▶ **Activity**
Could you set down exactly the lines of the data below, starting at the one that holds "C4: 220nF (AGND, N_10) -> none" and ending at the one that holds "SW4: none -> button (AGND, N_10)", both included, and only those?

********************

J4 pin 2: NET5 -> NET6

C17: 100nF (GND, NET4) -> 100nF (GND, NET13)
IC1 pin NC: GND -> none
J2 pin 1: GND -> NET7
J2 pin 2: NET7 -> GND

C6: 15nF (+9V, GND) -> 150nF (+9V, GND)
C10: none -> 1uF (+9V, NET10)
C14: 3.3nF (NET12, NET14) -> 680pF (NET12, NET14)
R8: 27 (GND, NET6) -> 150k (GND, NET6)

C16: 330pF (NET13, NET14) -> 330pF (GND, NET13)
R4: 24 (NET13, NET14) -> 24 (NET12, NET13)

********************

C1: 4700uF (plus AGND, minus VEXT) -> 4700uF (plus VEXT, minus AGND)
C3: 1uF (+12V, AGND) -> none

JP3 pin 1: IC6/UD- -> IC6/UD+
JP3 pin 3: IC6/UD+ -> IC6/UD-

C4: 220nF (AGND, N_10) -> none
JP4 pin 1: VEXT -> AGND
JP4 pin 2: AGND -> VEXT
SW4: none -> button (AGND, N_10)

********************

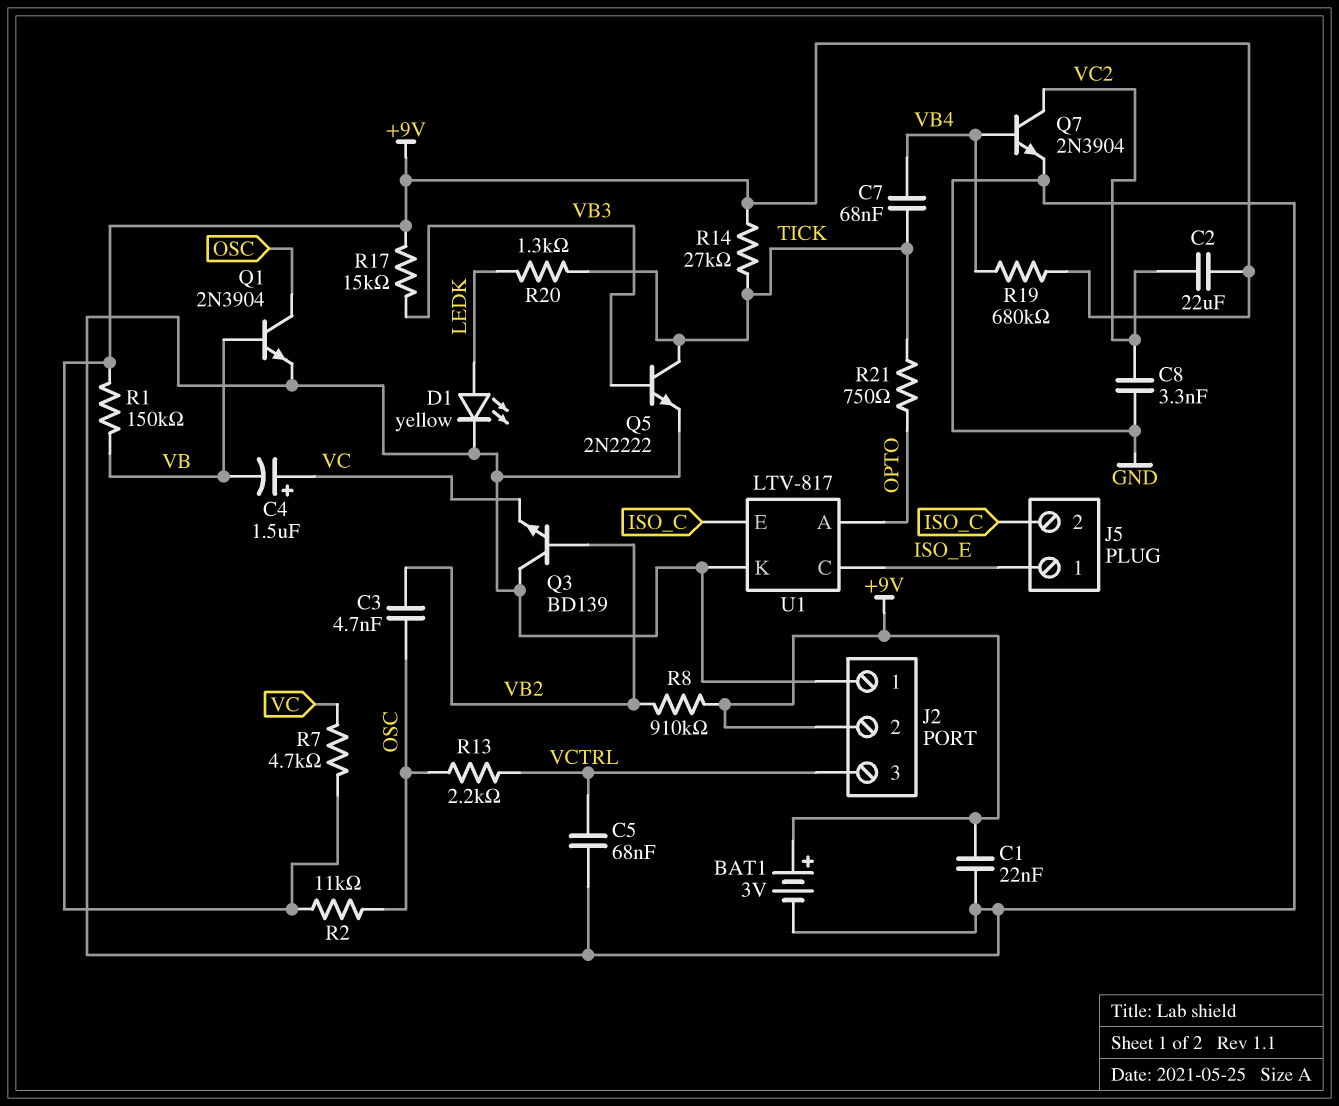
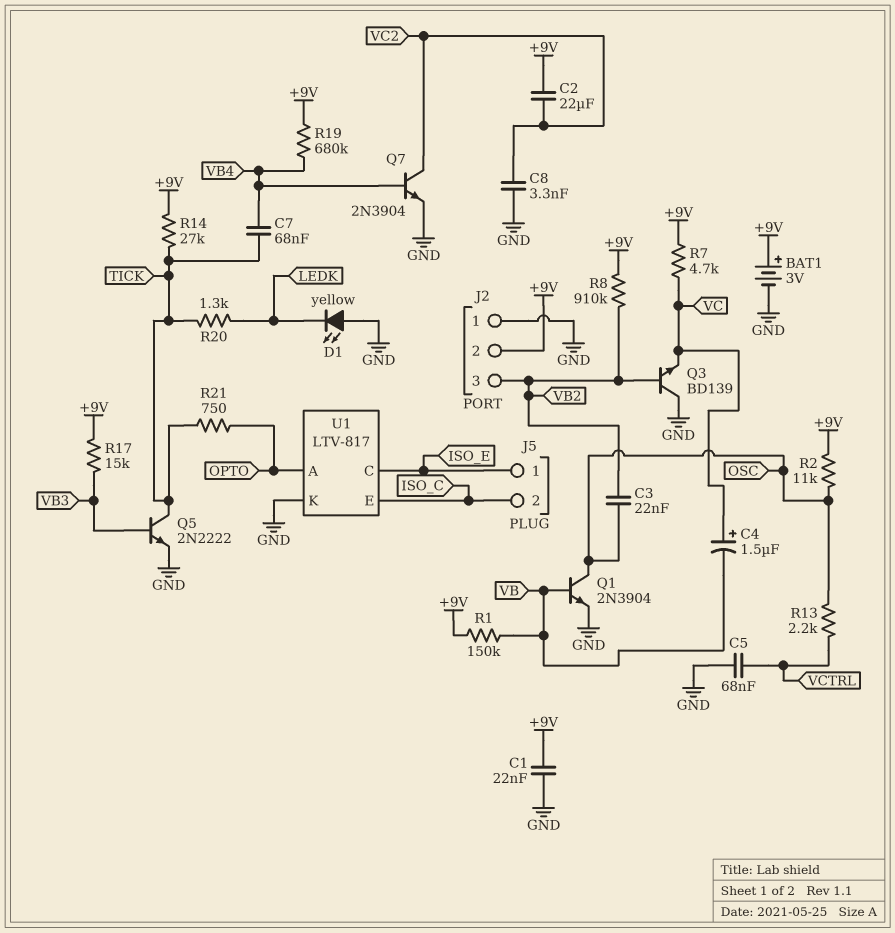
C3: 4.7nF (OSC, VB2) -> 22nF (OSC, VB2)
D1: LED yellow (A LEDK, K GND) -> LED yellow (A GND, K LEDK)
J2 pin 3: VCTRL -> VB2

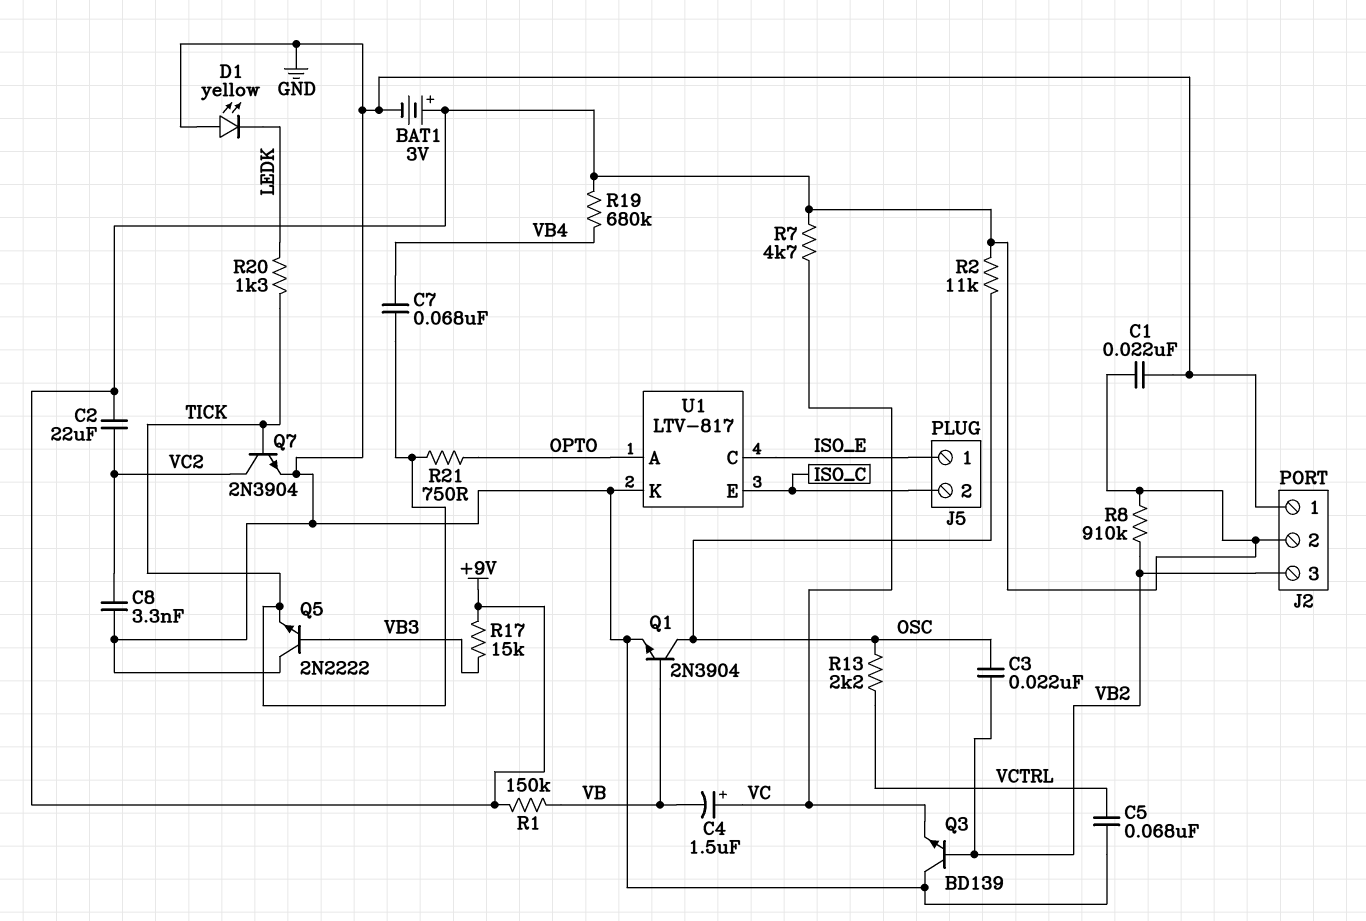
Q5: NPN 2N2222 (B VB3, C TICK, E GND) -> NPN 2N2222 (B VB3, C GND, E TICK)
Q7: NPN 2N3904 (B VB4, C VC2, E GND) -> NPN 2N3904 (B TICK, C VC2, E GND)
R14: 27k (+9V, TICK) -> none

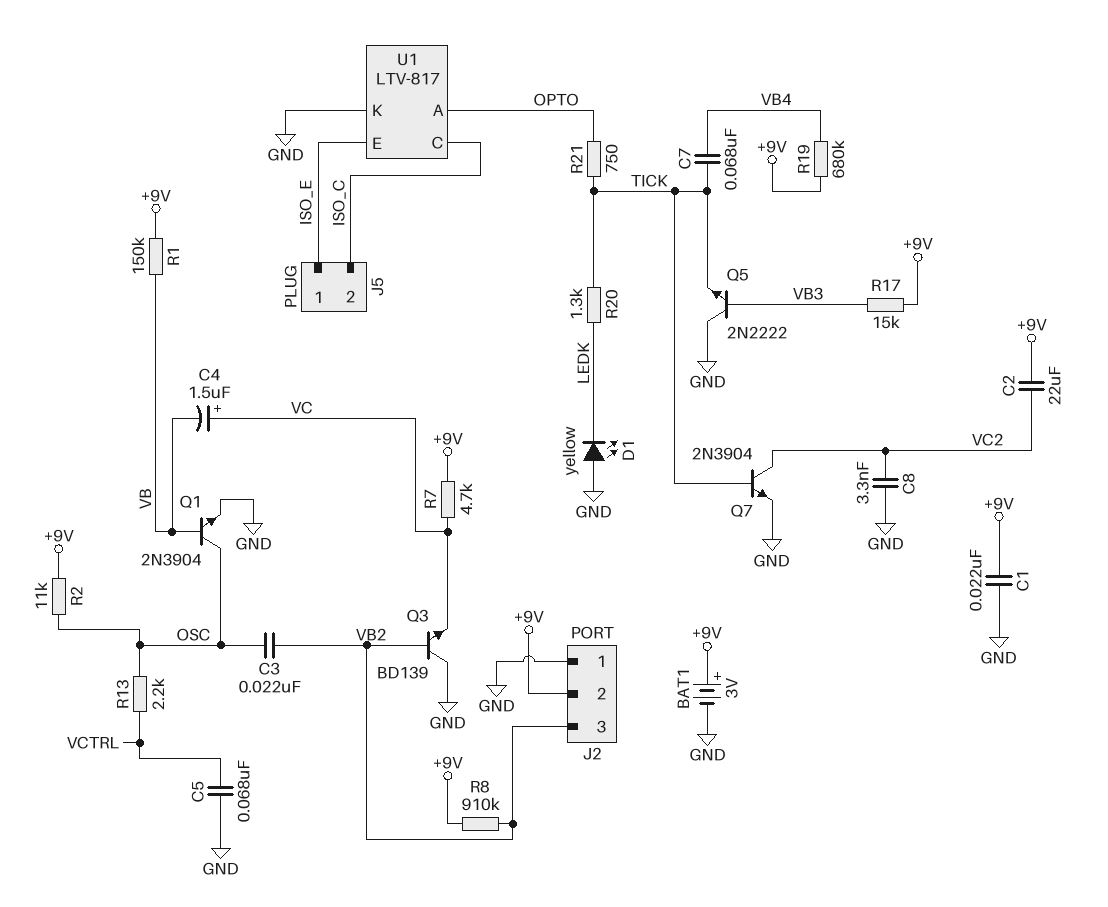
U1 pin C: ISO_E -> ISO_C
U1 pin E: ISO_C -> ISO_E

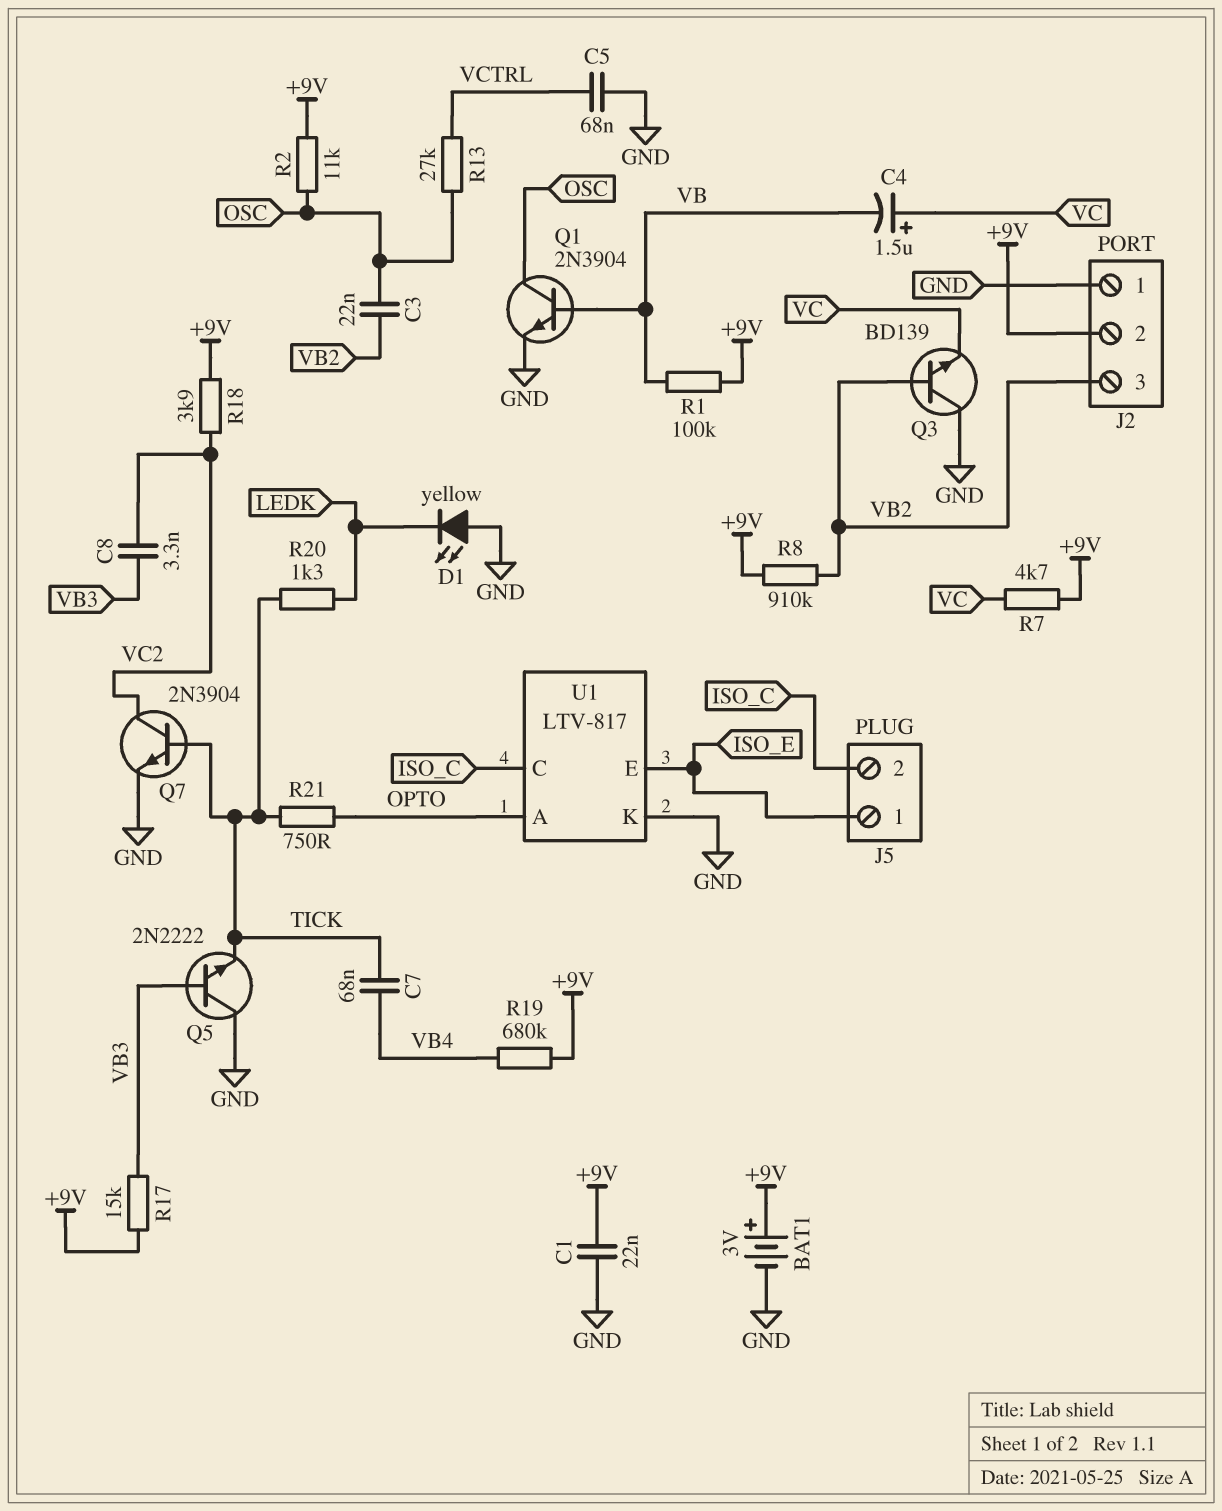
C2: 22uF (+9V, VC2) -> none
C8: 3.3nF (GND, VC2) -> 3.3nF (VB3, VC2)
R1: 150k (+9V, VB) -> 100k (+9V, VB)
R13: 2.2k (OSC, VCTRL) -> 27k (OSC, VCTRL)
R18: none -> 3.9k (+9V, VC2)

********************

▶ **Reply**
C4: 220nF (AGND, N_10) -> none
JP4 pin 1: VEXT -> AGND
JP4 pin 2: AGND -> VEXT
SW4: none -> button (AGND, N_10)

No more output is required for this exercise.